*** Opening Records supplied ***

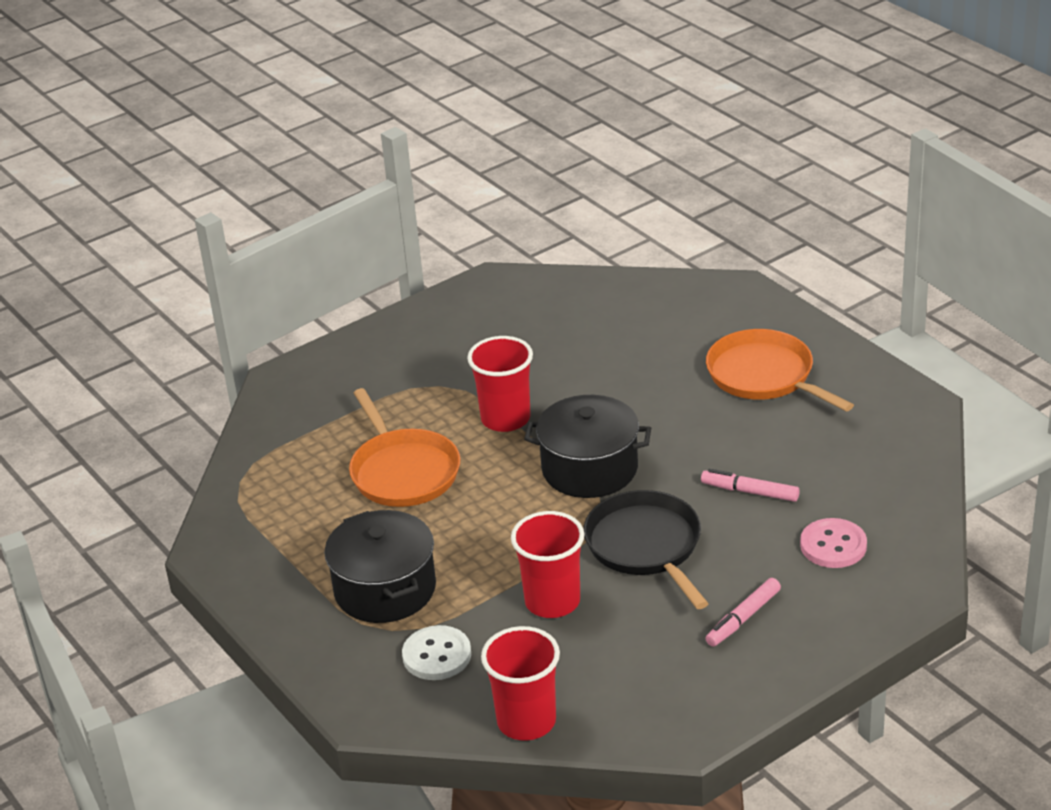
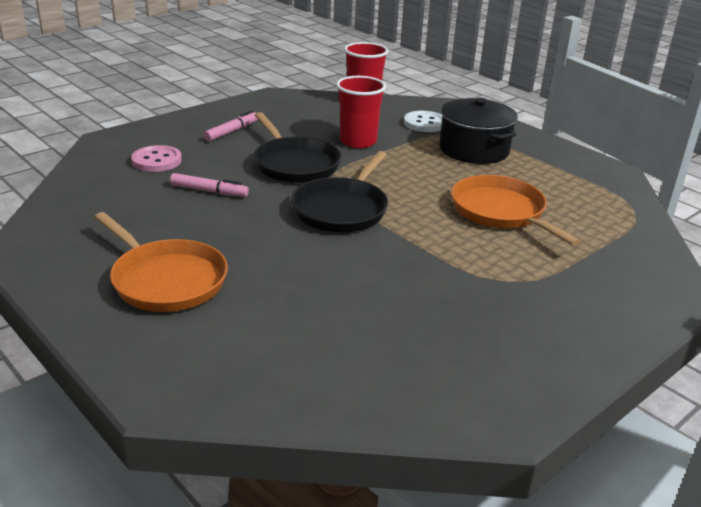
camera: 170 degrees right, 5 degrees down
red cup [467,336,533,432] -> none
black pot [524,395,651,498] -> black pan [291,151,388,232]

*** Closing Records supplied ***
*** Opening Records supplied ***

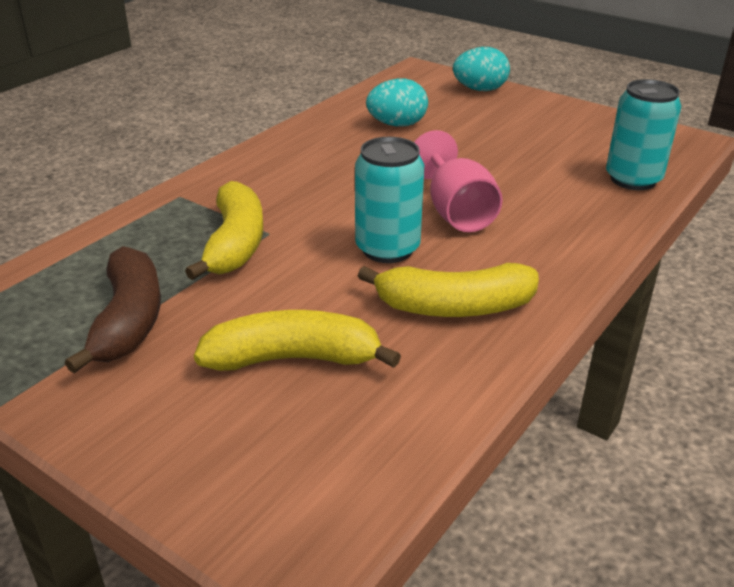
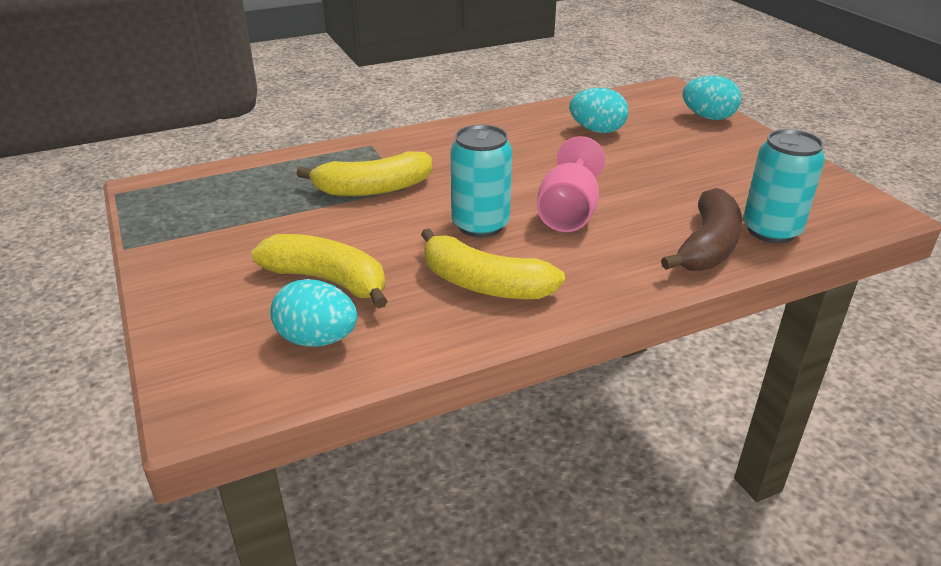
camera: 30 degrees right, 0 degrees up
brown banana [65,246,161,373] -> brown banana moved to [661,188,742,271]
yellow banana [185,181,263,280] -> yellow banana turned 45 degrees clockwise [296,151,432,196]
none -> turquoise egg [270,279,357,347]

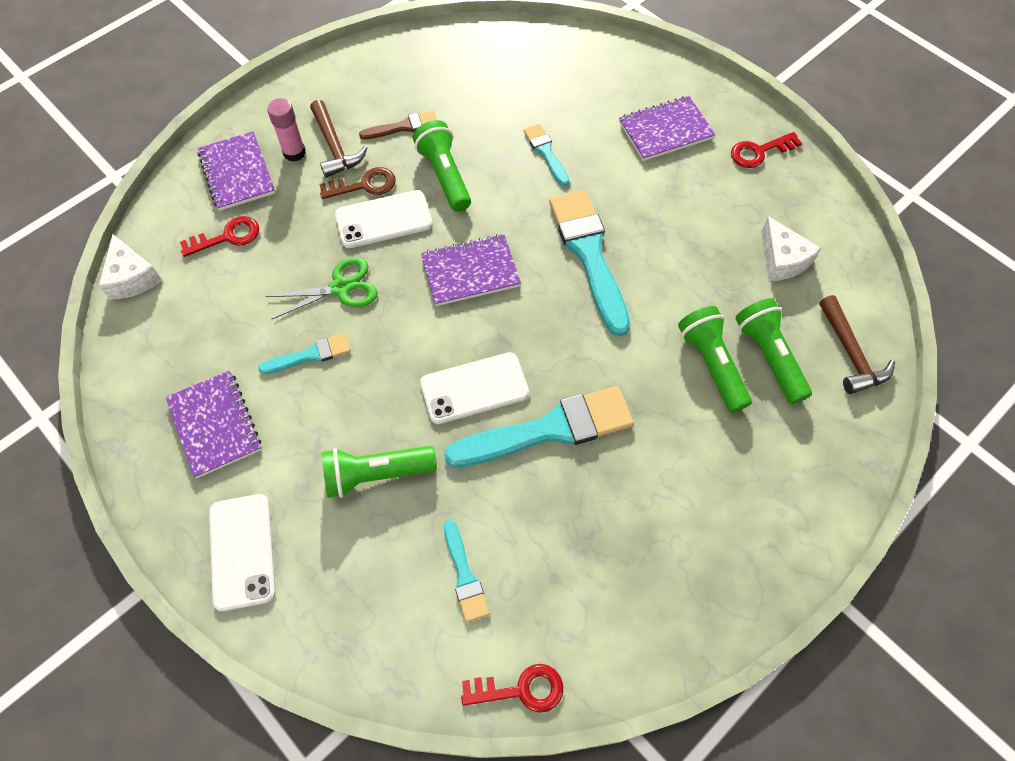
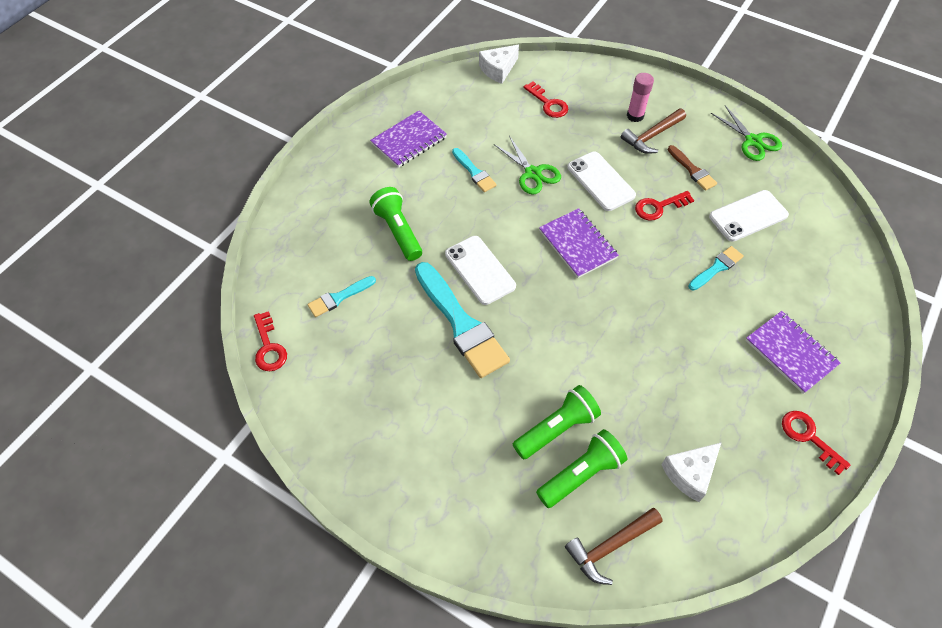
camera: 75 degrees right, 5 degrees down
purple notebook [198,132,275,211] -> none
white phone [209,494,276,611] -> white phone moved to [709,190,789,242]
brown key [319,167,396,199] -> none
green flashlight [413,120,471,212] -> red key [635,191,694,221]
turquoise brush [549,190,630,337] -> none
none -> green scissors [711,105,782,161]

*** Closing Records supplied ***

What the exercise asks:
Your reply is to repeat, unchanged, the lines above running from the one with "camera: 170 degrees right, 5 degrees down" up to and including the one with "black pot [524,395,651,498]".

The completed task:
camera: 170 degrees right, 5 degrees down
red cup [467,336,533,432] -> none
black pot [524,395,651,498] -> black pan [291,151,388,232]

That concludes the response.